*** Begin section ***

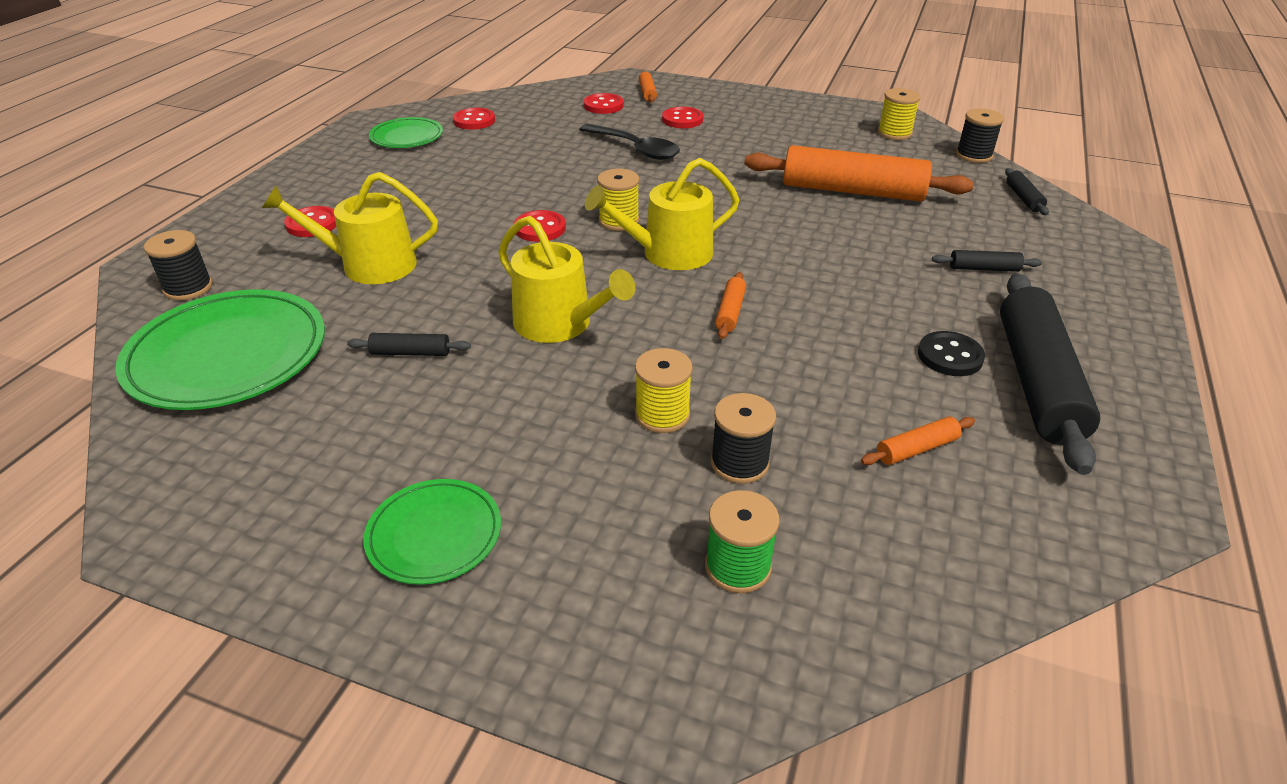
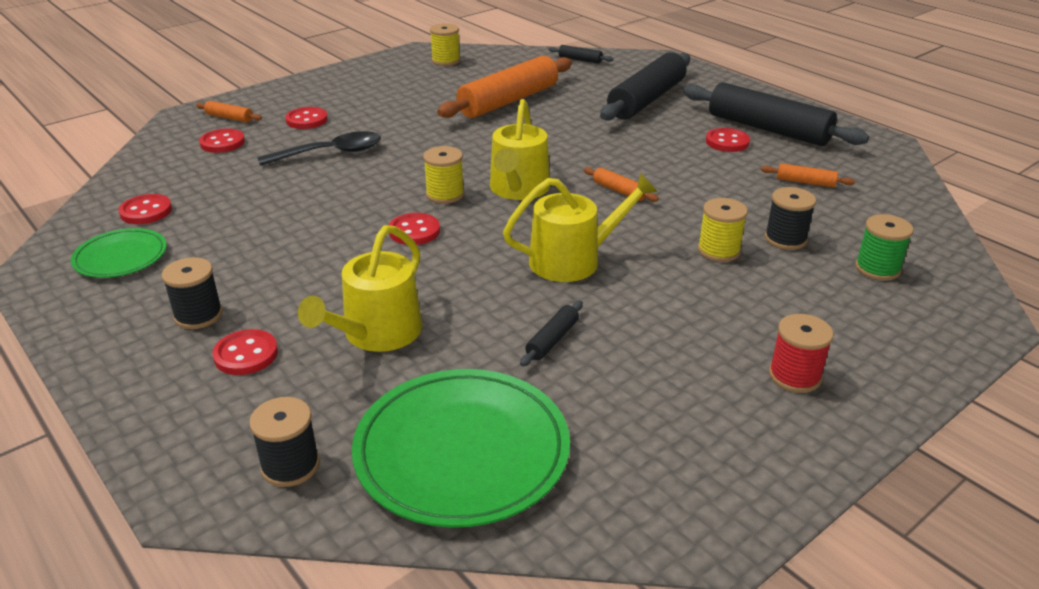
camera: 60 degrees left, 5 degrees down
green plate [363,479,501,585] -> red spool [769,314,834,393]
orange rolling pin [861,417,975,465] -> orange rolling pin turned 75 degrees counterclockwise [761,163,855,188]
black button [918,331,985,376] -> red button [706,128,750,152]
black rolling pin [932,250,1042,272] -> black rolling pin [600,52,690,121], size x2.39
black spool [956,108,1004,163] -> black spool moved to [162,257,223,329]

*** End section ***

• [What you have to do]: In the copy, include no pictures; otherwise transcribe the entries exactly.

• [The completed task]:
camera: 60 degrees left, 5 degrees down
green plate [363,479,501,585] -> red spool [769,314,834,393]
orange rolling pin [861,417,975,465] -> orange rolling pin turned 75 degrees counterclockwise [761,163,855,188]
black button [918,331,985,376] -> red button [706,128,750,152]
black rolling pin [932,250,1042,272] -> black rolling pin [600,52,690,121], size x2.39
black spool [956,108,1004,163] -> black spool moved to [162,257,223,329]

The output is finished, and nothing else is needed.